**What you need to do:** Update all of the lines below by replacing "matte green book" with "matte green notebook" wherever it occurs, changing nothing else. Leave the pictures out of your answer.

Start of Dataset records

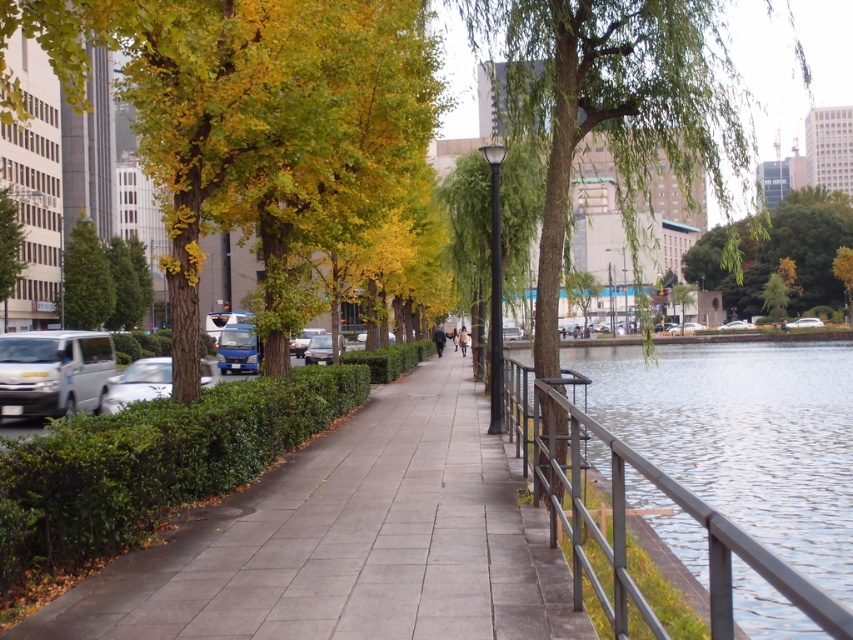
From the picture: You are standing at the point closer to the camera in the image. Which point are you at, point (318, 356) or point (787, 323)?

You are at point (318, 356) because it is in front of point (787, 323), which means it is closer to the camera.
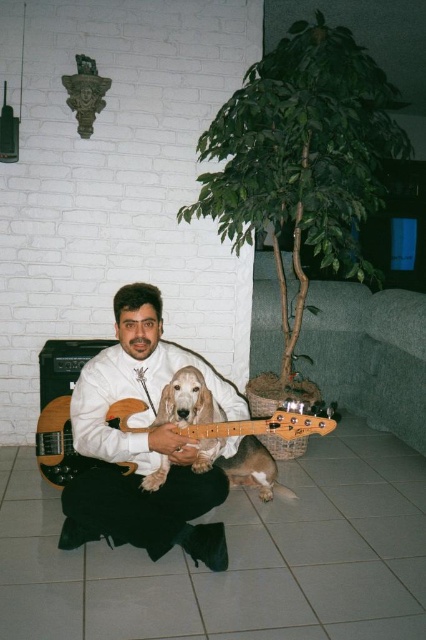
You are standing in the living room and want to pick up the wooden electric guitar at center. Is it closer to you than the wooden electric guitar at lower left?

The wooden electric guitar at center is in front of the wooden electric guitar at lower left, so it is closer to you.

You are a fashion designer analyzing the image of a man in a white shirt. You need to place a decorative pin exactly at the coordinates point (141, 444). Where on the man would this pin be placed?

The point (141, 444) is on the white matte shirt at center, so the decorative pin would be placed on the man at the center of his white matte shirt.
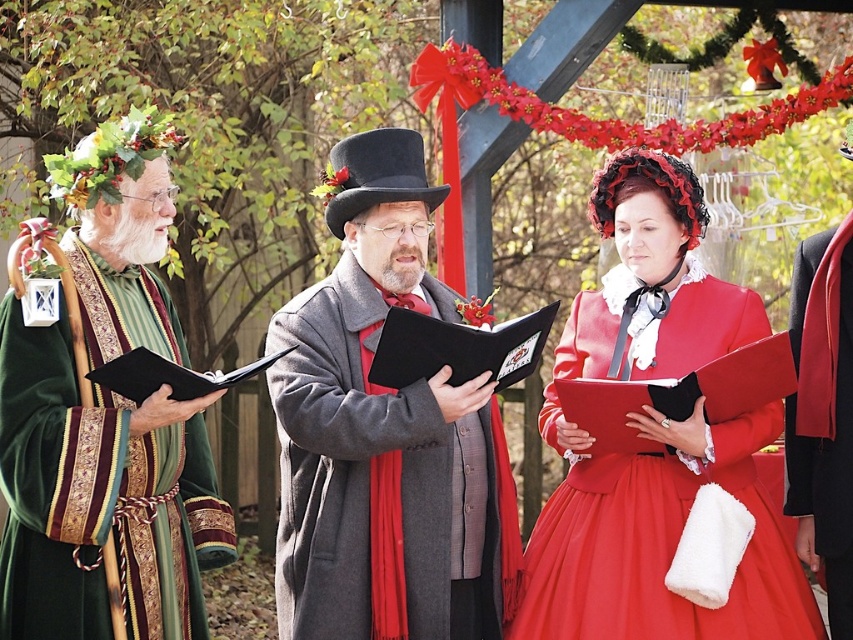
You are a photographer at the event and want to ensure both the velvet gray coat at center and the matte red dress at center are clearly visible in your photo. Given their height difference, which one might you need to adjust your camera angle for to capture both properly?

The velvet gray coat at center is much taller than the matte red dress at center. To capture both properly, you might need to lower your camera angle slightly to ensure the taller velvet gray coat at center doesn not block the view of the shorter matte red dress at center.

You are a photographer trying to capture the central figure holding the black book. There are two points marked in the image. Point A is at coordinates point (498, 506) and Point B is at coordinates point (144, 275). Which point is closer to the central figure?

Point B at coordinates point (144, 275) is closer to the central figure because it is closer to the camera than point A at coordinates point (498, 506), which is further away.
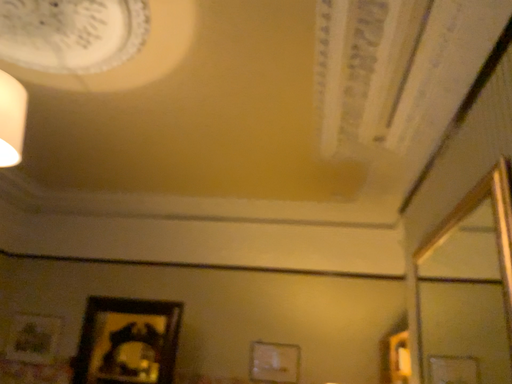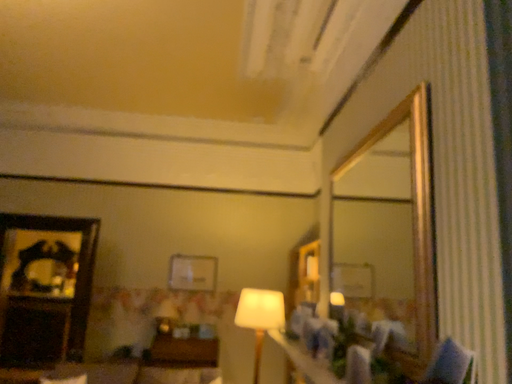
Question: Which way did the camera rotate in the video?

Choices:
 (A) rotated upward
 (B) rotated downward

Answer: (B)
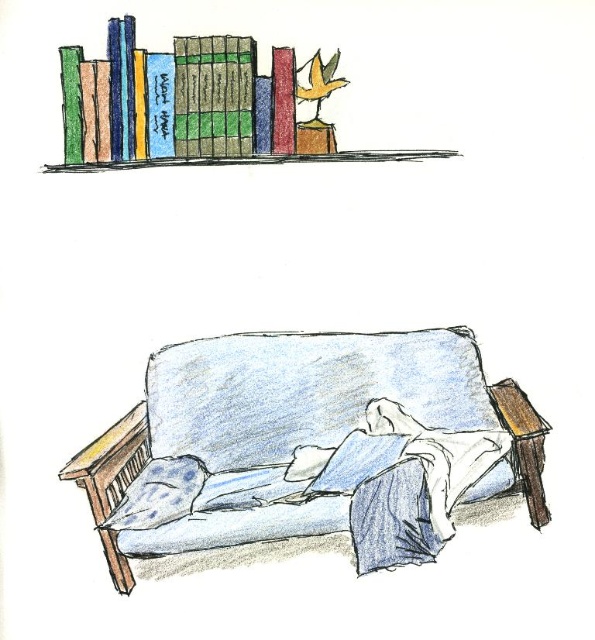
Question: Which object is the closest to the blue fabric pillow at center?

Choices:
 (A) matte green book at upper left
 (B) blue dotted pillow at lower left

Answer: (B)

Question: Is matte green book at upper left to the right of blue fabric pillow at center from the viewer's perspective?

Choices:
 (A) no
 (B) yes

Answer: (A)

Question: Is blue fabric couch at center to the right of orange matte bird at upper center from the viewer's perspective?

Choices:
 (A) no
 (B) yes

Answer: (A)

Question: Estimate the real-world distances between objects in this image. Which object is closer to the blue fabric pillow at center?

Choices:
 (A) blue fabric couch at center
 (B) matte green book at upper left

Answer: (A)

Question: Does blue fabric couch at center appear on the right side of orange matte bird at upper center?

Choices:
 (A) no
 (B) yes

Answer: (A)

Question: Which point is farther to the camera?

Choices:
 (A) matte green book at upper left
 (B) orange matte bird at upper center
 (C) blue dotted pillow at lower left

Answer: (B)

End of Dataset records

**Solution to this problem:**
From the picture: You are standing at the point closer to the camera in the image. Which point are you at, point (318, 356) or point (787, 323)?

You are at point (318, 356) because it is in front of point (787, 323), which means it is closer to the camera.
You are standing in the living room and want to pick up the wooden electric guitar at center. Is it closer to you than the wooden electric guitar at lower left?

The wooden electric guitar at center is in front of the wooden electric guitar at lower left, so it is closer to you.

You are a fashion designer analyzing the image of a man in a white shirt. You need to place a decorative pin exactly at the coordinates point (141, 444). Where on the man would this pin be placed?

The point (141, 444) is on the white matte shirt at center, so the decorative pin would be placed on the man at the center of his white matte shirt.
You are a photographer at the event and want to ensure both the velvet gray coat at center and the matte red dress at center are clearly visible in your photo. Given their height difference, which one might you need to adjust your camera angle for to capture both properly?

The velvet gray coat at center is much taller than the matte red dress at center. To capture both properly, you might need to lower your camera angle slightly to ensure the taller velvet gray coat at center doesn not block the view of the shorter matte red dress at center.

You are a photographer trying to capture the central figure holding the black book. There are two points marked in the image. Point A is at coordinates point (498, 506) and Point B is at coordinates point (144, 275). Which point is closer to the central figure?

Point B at coordinates point (144, 275) is closer to the central figure because it is closer to the camera than point A at coordinates point (498, 506), which is further away.
Question: Which way did the camera rotate in the video?

Choices:
 (A) rotated upward
 (B) rotated downward

Answer: (B)
Question: Which object is the closest to the blue fabric pillow at center?

Choices:
 (A) matte green notebook at upper left
 (B) blue dotted pillow at lower left

Answer: (B)

Question: Is matte green notebook at upper left to the right of blue fabric pillow at center from the viewer's perspective?

Choices:
 (A) no
 (B) yes

Answer: (A)

Question: Is blue fabric couch at center to the right of orange matte bird at upper center from the viewer's perspective?

Choices:
 (A) no
 (B) yes

Answer: (A)

Question: Estimate the real-world distances between objects in this image. Which object is closer to the blue fabric pillow at center?

Choices:
 (A) blue fabric couch at center
 (B) matte green notebook at upper left

Answer: (A)

Question: Does blue fabric couch at center appear on the right side of orange matte bird at upper center?

Choices:
 (A) no
 (B) yes

Answer: (A)

Question: Which point is farther to the camera?

Choices:
 (A) matte green notebook at upper left
 (B) orange matte bird at upper center
 (C) blue dotted pillow at lower left

Answer: (B)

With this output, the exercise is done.